## EXERCISE AIM
Instruction for the entries that follow: retype exactly the lines from the line with "none -> black cone D11 level 2" to the line with "black cone I7", both included, and omit all others.

## PROVIDED ENTRIES
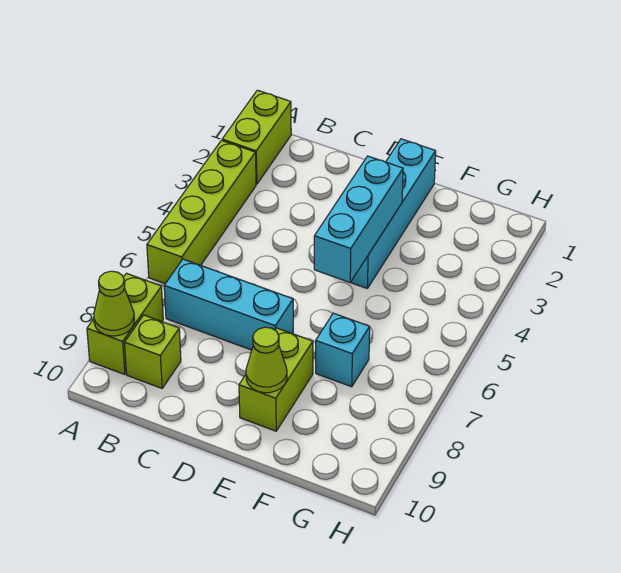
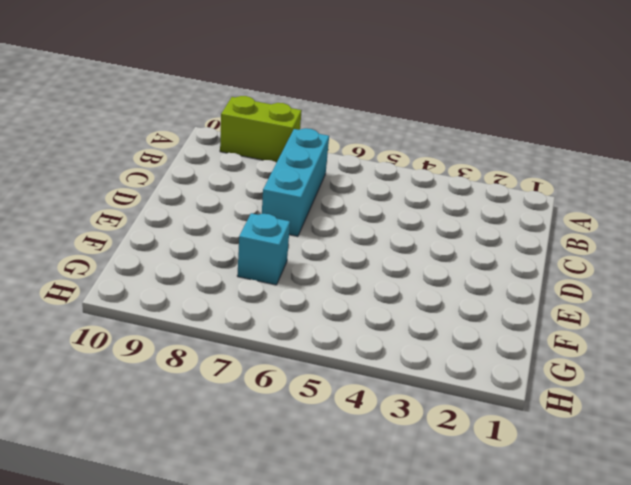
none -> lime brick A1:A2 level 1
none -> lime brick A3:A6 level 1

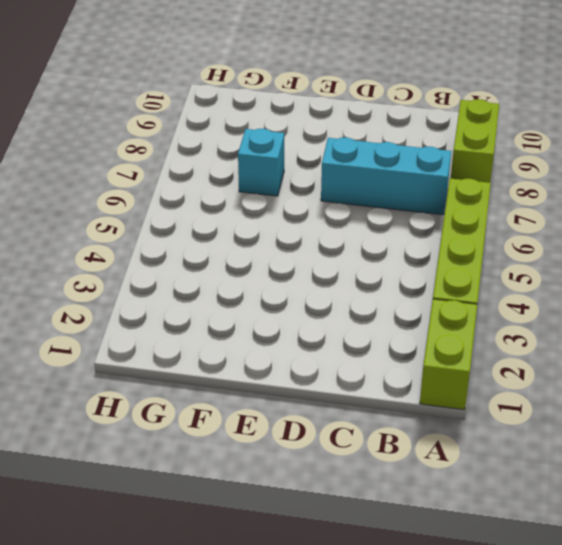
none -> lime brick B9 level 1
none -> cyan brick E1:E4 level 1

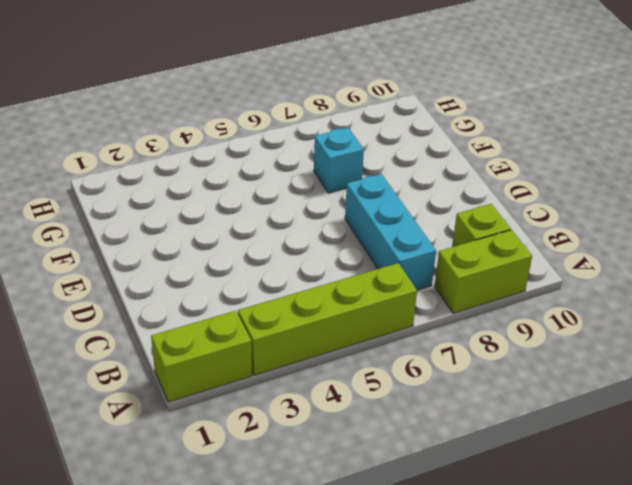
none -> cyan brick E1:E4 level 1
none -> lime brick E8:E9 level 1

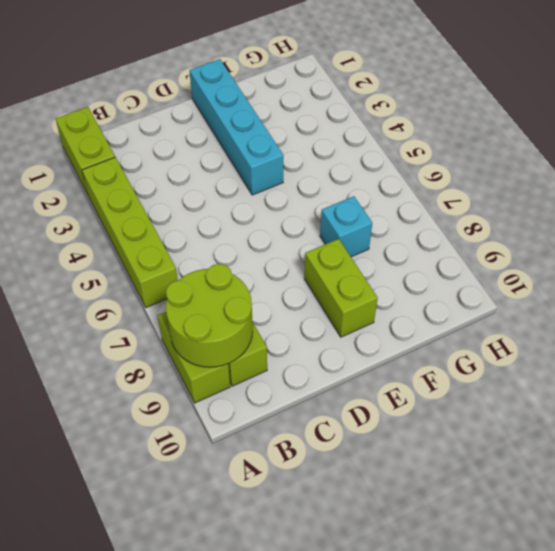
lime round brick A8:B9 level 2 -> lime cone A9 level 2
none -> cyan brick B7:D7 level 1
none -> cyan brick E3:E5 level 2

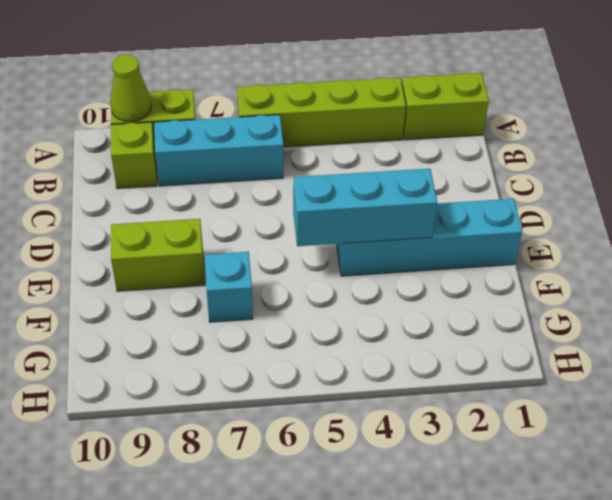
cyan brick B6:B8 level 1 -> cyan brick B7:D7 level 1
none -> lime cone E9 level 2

==

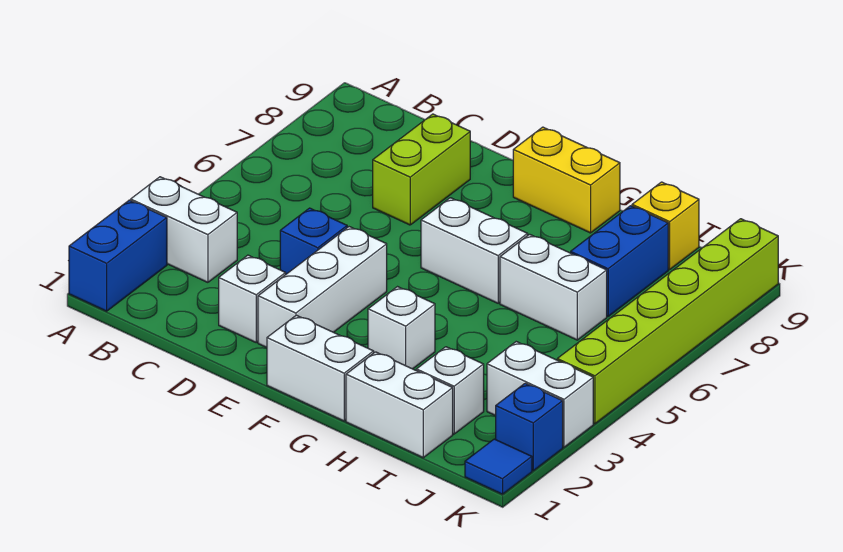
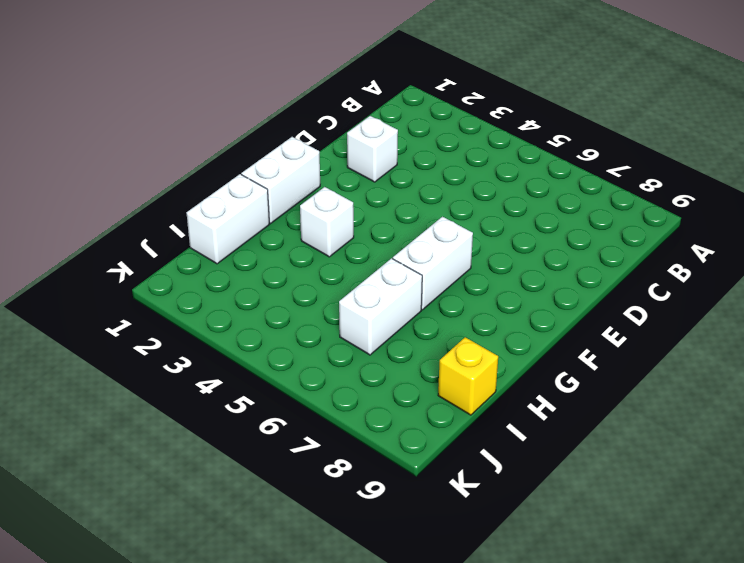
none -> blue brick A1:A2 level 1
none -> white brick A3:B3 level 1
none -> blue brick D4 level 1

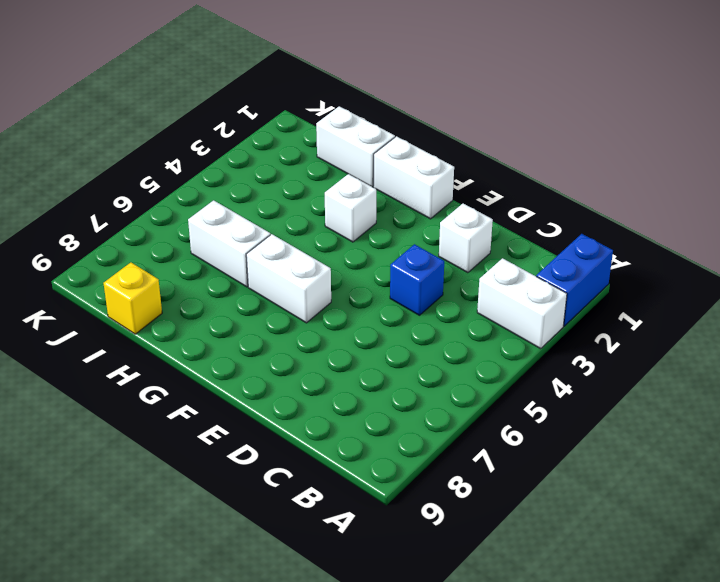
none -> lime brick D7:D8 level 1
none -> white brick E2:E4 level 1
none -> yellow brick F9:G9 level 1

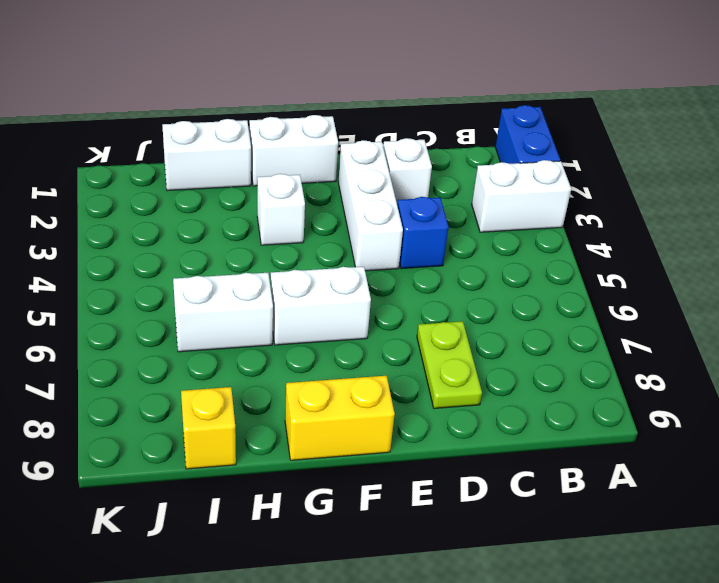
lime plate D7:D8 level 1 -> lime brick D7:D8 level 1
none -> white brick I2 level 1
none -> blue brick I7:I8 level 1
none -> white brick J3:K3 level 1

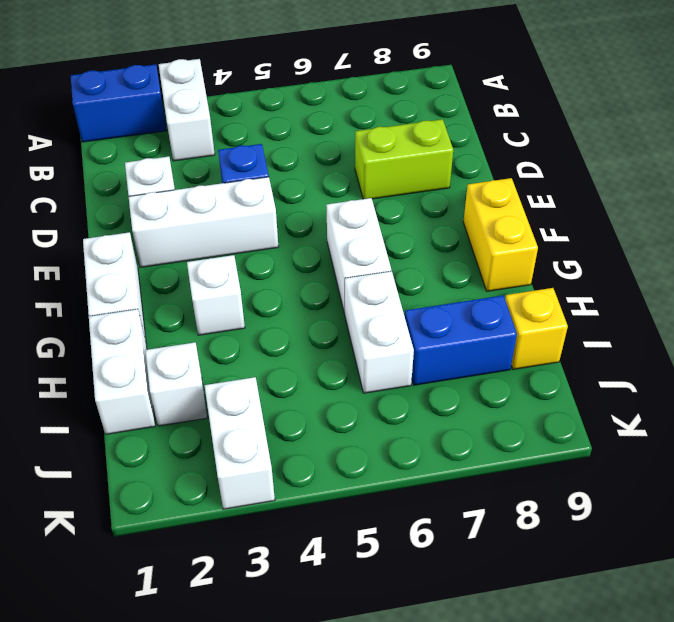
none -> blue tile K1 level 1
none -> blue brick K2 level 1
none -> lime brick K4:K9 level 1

--

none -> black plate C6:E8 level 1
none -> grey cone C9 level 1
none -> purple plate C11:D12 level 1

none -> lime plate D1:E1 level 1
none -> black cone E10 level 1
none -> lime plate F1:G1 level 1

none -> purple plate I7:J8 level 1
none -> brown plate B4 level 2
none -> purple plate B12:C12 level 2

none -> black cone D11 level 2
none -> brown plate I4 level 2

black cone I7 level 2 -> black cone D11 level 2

## ANSWER FOR THIS EXERCISE
none -> black cone D11 level 2
none -> brown plate I4 level 2

black cone I7 level 2 -> black cone D11 level 2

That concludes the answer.